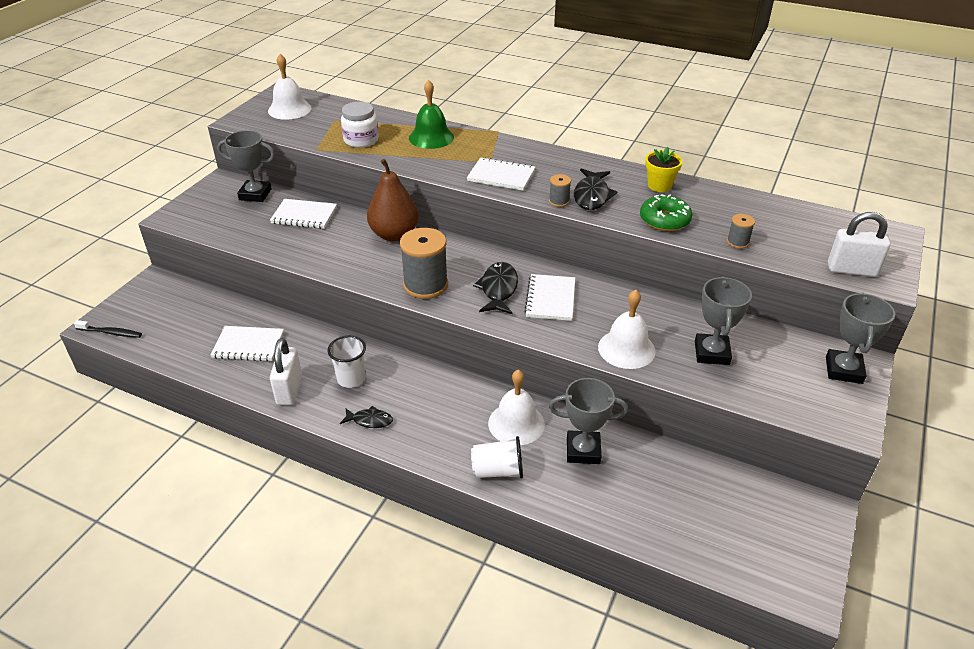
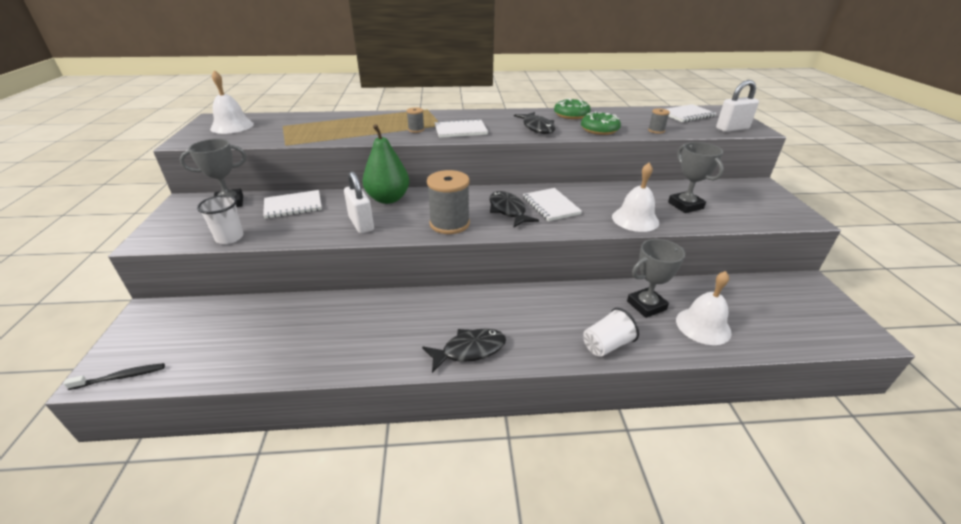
camera: 30 degrees left, 5 degrees down
(248, 345) = (298, 332): white notebook -> white notebook (686, 115)
(289, 390) = (372, 355): white padlock -> white padlock (361, 224)
(351, 379) = (422, 324): white cup -> white cup (229, 238)
(361, 140) = (321, 132): white jar -> none
(370, 420) = (469, 350): black fish -> black fish, size x1.63
(394, 234) = (388, 199): brown pear -> green pear
(431, 137) = (379, 120): green bell -> none
(516, 423) = (583, 306): white bell -> white bell (703, 326)
(559, 201) = (519, 135): grey spool -> grey spool (416, 129)
(659, 186) = (571, 115): yellow flower pot -> green donut
(843, 370) = (761, 192): grey trophy -> none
****
### What you will do
Output only the lines running from the line with "(361, 140) = (321, 132): white jar -> none" through the final line of the data, inclusive.

### Answer space
(361, 140) = (321, 132): white jar -> none
(370, 420) = (469, 350): black fish -> black fish, size x1.63
(394, 234) = (388, 199): brown pear -> green pear
(431, 137) = (379, 120): green bell -> none
(516, 423) = (583, 306): white bell -> white bell (703, 326)
(559, 201) = (519, 135): grey spool -> grey spool (416, 129)
(659, 186) = (571, 115): yellow flower pot -> green donut
(843, 370) = (761, 192): grey trophy -> none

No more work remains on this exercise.